▸ **EXERCISE INSTRUCTIONS**
Return each line of the data below unchanged, please.

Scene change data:
BEGIN
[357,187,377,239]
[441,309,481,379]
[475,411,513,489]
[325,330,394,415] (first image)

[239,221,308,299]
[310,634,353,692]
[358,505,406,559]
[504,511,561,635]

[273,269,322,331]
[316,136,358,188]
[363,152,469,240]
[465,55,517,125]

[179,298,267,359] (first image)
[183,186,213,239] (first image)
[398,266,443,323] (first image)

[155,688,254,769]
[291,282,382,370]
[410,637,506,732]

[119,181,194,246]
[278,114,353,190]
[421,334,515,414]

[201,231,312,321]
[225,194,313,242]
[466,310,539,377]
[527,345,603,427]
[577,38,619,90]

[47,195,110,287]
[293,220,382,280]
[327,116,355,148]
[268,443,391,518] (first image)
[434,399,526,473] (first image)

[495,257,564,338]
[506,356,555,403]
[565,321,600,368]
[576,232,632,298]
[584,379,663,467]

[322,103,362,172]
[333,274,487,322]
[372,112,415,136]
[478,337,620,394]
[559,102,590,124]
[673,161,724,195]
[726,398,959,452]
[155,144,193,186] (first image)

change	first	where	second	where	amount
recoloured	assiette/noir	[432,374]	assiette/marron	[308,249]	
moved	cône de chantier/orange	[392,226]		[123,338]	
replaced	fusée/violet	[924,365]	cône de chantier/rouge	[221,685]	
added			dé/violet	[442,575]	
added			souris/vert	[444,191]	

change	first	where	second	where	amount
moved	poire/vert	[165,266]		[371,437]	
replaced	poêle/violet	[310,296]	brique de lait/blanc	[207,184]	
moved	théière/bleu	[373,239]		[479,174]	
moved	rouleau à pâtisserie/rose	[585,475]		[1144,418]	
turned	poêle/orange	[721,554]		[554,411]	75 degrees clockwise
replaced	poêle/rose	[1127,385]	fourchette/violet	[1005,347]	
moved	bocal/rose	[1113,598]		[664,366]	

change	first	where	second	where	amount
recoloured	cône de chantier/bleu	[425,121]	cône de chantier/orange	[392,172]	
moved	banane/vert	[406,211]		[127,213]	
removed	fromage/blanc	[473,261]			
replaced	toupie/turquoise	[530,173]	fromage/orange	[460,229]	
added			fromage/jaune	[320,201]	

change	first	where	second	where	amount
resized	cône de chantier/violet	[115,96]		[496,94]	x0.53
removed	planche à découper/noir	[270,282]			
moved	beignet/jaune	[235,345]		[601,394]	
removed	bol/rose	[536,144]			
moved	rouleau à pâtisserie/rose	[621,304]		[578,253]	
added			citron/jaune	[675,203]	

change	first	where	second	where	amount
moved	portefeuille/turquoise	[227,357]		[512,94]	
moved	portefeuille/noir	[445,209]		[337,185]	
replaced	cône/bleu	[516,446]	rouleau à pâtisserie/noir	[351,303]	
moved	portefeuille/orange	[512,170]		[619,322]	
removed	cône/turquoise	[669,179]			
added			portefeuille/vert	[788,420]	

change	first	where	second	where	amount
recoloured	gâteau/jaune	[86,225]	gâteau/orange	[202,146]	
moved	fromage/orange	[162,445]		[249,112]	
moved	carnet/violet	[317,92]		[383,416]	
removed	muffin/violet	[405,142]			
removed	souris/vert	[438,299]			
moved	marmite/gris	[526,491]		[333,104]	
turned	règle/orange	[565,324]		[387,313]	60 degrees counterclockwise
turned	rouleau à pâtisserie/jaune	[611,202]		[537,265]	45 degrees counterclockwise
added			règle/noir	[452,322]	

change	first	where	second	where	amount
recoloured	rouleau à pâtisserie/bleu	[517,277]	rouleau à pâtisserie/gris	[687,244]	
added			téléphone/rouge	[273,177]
END
▸ **EXERCISE RESPONSE**
[357,187,377,239]
[441,309,481,379]
[475,411,513,489]
[325,330,394,415] (first image)

[239,221,308,299]
[310,634,353,692]
[358,505,406,559]
[504,511,561,635]

[273,269,322,331]
[316,136,358,188]
[363,152,469,240]
[465,55,517,125]

[179,298,267,359] (first image)
[183,186,213,239] (first image)
[398,266,443,323] (first image)

[155,688,254,769]
[291,282,382,370]
[410,637,506,732]

[119,181,194,246]
[278,114,353,190]
[421,334,515,414]

[201,231,312,321]
[225,194,313,242]
[466,310,539,377]
[527,345,603,427]
[577,38,619,90]

[47,195,110,287]
[293,220,382,280]
[327,116,355,148]
[268,443,391,518] (first image)
[434,399,526,473] (first image)

[495,257,564,338]
[506,356,555,403]
[565,321,600,368]
[576,232,632,298]
[584,379,663,467]

[322,103,362,172]
[333,274,487,322]
[372,112,415,136]
[478,337,620,394]
[559,102,590,124]
[673,161,724,195]
[726,398,959,452]
[155,144,193,186] (first image)

change	first	where	second	where	amount
recoloured	assiette/noir	[432,374]	assiette/marron	[308,249]	
moved	cône de chantier/orange	[392,226]		[123,338]	
replaced	fusée/violet	[924,365]	cône de chantier/rouge	[221,685]	
added			dé/violet	[442,575]	
added			souris/vert	[444,191]	

change	first	where	second	where	amount
moved	poire/vert	[165,266]		[371,437]	
replaced	poêle/violet	[310,296]	brique de lait/blanc	[207,184]	
moved	théière/bleu	[373,239]		[479,174]	
moved	rouleau à pâtisserie/rose	[585,475]		[1144,418]	
turned	poêle/orange	[721,554]		[554,411]	75 degrees clockwise
replaced	poêle/rose	[1127,385]	fourchette/violet	[1005,347]	
moved	bocal/rose	[1113,598]		[664,366]	

change	first	where	second	where	amount
recoloured	cône de chantier/bleu	[425,121]	cône de chantier/orange	[392,172]	
moved	banane/vert	[406,211]		[127,213]	
removed	fromage/blanc	[473,261]			
replaced	toupie/turquoise	[530,173]	fromage/orange	[460,229]	
added			fromage/jaune	[320,201]	

change	first	where	second	where	amount
resized	cône de chantier/violet	[115,96]		[496,94]	x0.53
removed	planche à découper/noir	[270,282]			
moved	beignet/jaune	[235,345]		[601,394]	
removed	bol/rose	[536,144]			
moved	rouleau à pâtisserie/rose	[621,304]		[578,253]	
added			citron/jaune	[675,203]	

change	first	where	second	where	amount
moved	portefeuille/turquoise	[227,357]		[512,94]	
moved	portefeuille/noir	[445,209]		[337,185]	
replaced	cône/bleu	[516,446]	rouleau à pâtisserie/noir	[351,303]	
moved	portefeuille/orange	[512,170]		[619,322]	
removed	cône/turquoise	[669,179]			
added			portefeuille/vert	[788,420]	

change	first	where	second	where	amount
recoloured	gâteau/jaune	[86,225]	gâteau/orange	[202,146]	
moved	fromage/orange	[162,445]		[249,112]	
moved	carnet/violet	[317,92]		[383,416]	
removed	muffin/violet	[405,142]			
removed	souris/vert	[438,299]			
moved	marmite/gris	[526,491]		[333,104]	
turned	règle/orange	[565,324]		[387,313]	60 degrees counterclockwise
turned	rouleau à pâtisserie/jaune	[611,202]		[537,265]	45 degrees counterclockwise
added			règle/noir	[452,322]	

change	first	where	second	where	amount
recoloured	rouleau à pâtisserie/bleu	[517,277]	rouleau à pâtisserie/gris	[687,244]	
added			téléphone/rouge	[273,177]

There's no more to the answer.